TASK: Go through the records and tally the lines that include the word "degrees". The answer is that total alone.

DATA FOR THIS TASK:
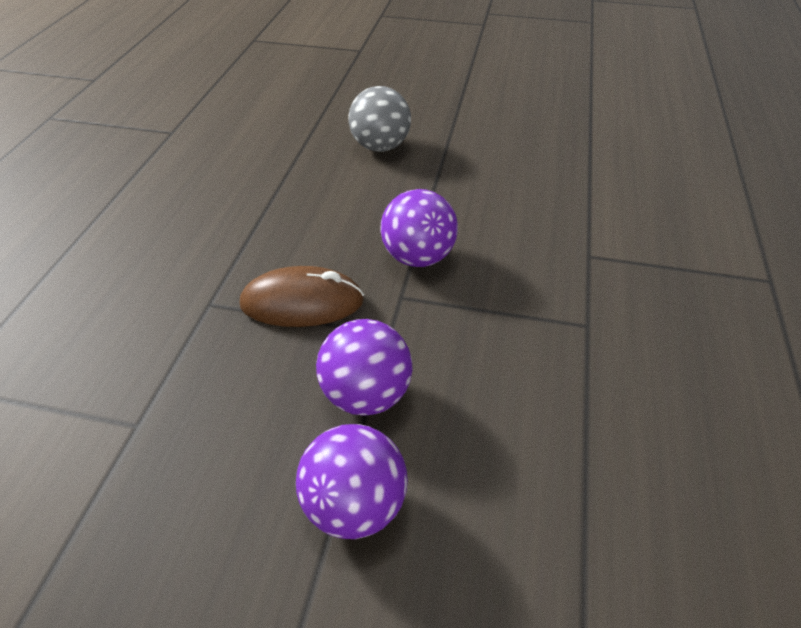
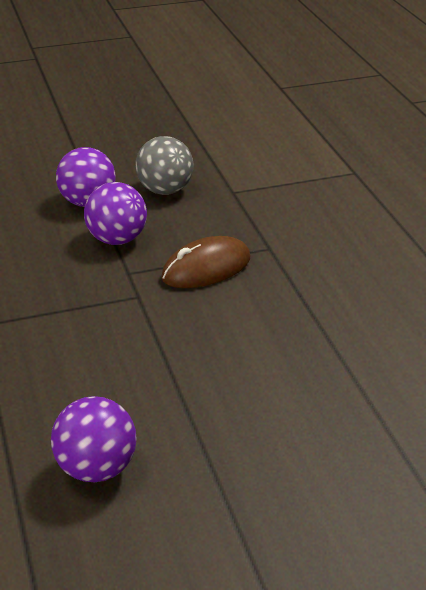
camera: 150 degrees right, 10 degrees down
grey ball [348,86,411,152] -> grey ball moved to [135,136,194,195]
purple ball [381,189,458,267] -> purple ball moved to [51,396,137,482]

...

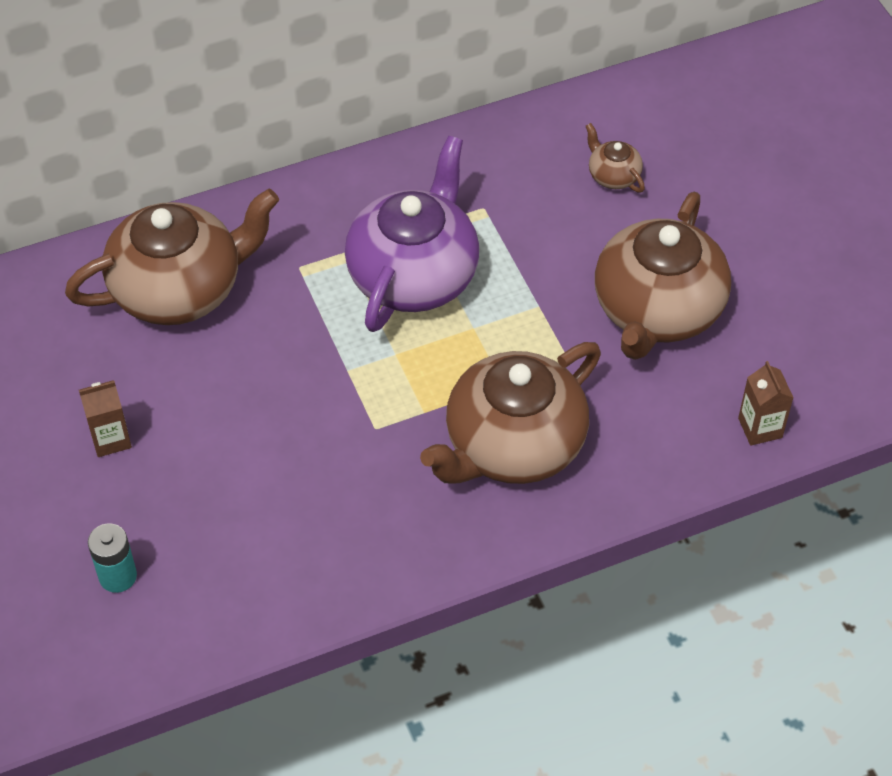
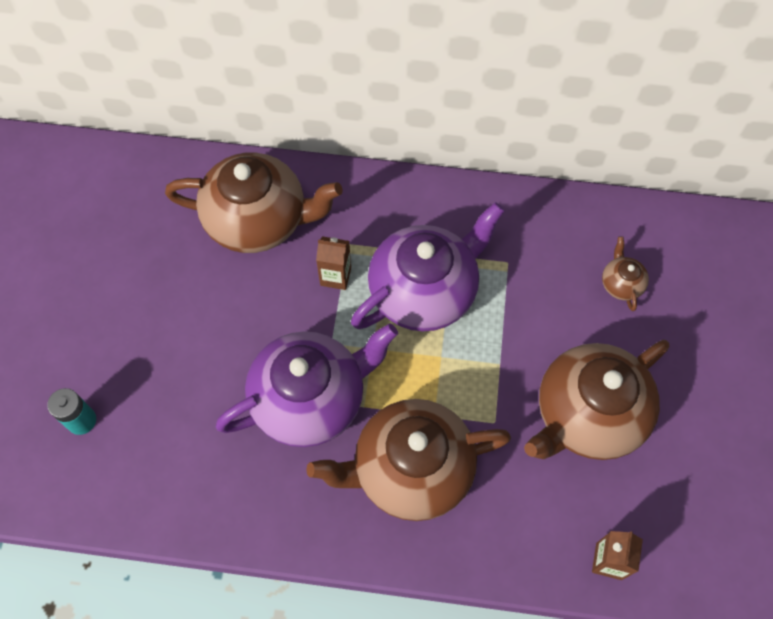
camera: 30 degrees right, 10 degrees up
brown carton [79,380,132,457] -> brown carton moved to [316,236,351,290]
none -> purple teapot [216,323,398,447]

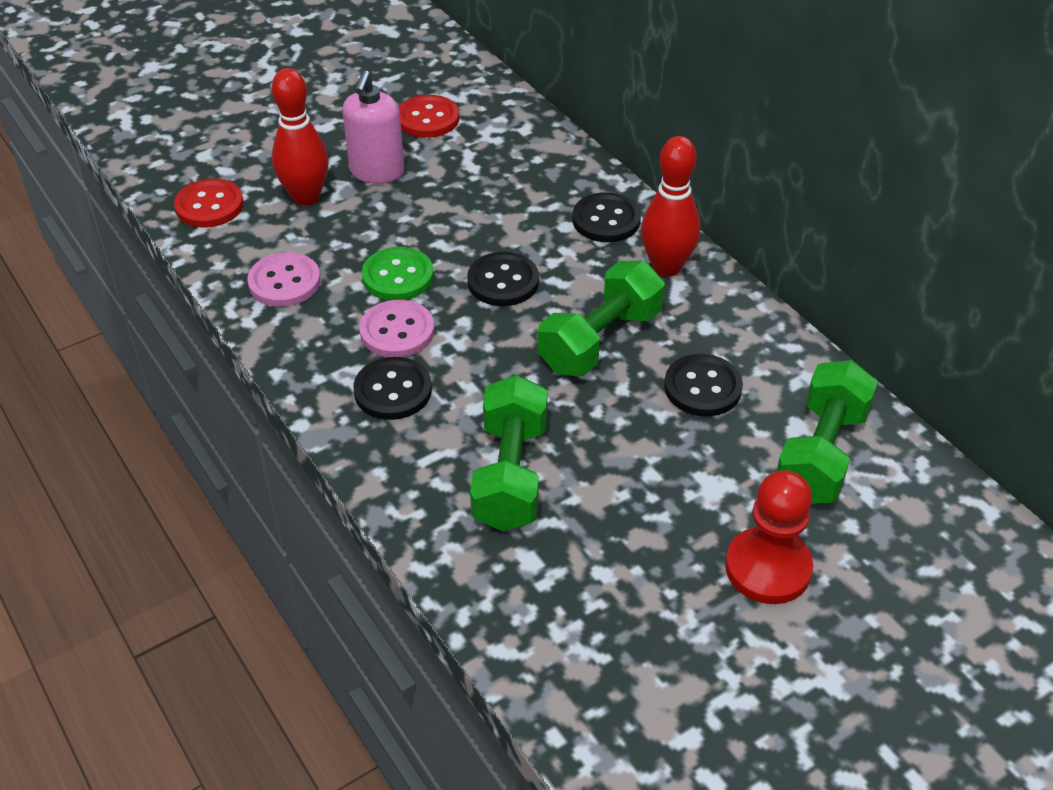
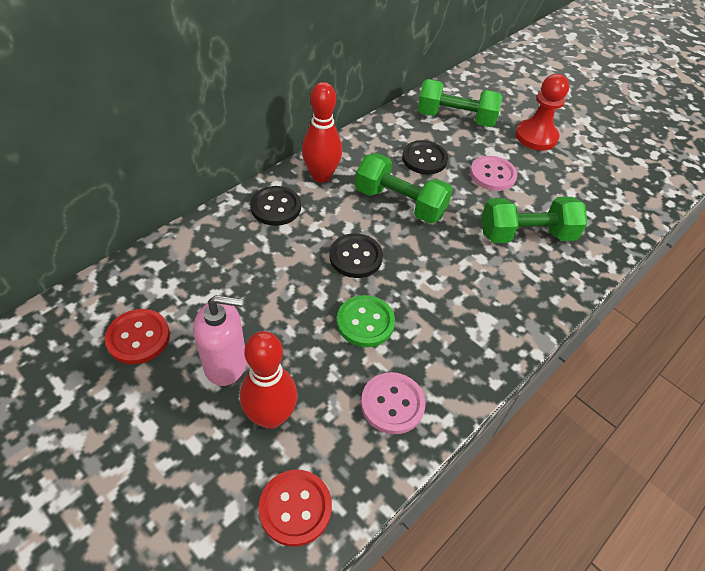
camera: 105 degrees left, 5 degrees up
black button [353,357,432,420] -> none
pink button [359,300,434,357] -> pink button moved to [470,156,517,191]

WRITTEN ANSWER: 3